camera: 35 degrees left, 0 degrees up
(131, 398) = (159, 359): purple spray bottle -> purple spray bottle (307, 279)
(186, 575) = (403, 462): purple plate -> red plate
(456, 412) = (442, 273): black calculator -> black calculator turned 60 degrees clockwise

...

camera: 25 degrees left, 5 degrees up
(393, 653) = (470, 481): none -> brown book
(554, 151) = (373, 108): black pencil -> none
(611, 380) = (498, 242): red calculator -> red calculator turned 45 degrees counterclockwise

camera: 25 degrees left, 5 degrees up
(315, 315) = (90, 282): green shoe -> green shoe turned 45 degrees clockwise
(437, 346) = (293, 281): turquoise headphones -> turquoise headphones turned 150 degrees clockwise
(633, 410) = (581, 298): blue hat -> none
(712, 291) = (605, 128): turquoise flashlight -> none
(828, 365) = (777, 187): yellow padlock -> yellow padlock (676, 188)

• Your objective: Retype, in the same exact form, the lines of the material above from the line holding "(437, 346) = (293, 281): turquoise" through the line holding "(828, 365) = (777, 187): yellow".

• Solution for this problem:
(437, 346) = (293, 281): turquoise headphones -> turquoise headphones turned 150 degrees clockwise
(633, 410) = (581, 298): blue hat -> none
(712, 291) = (605, 128): turquoise flashlight -> none
(828, 365) = (777, 187): yellow padlock -> yellow padlock (676, 188)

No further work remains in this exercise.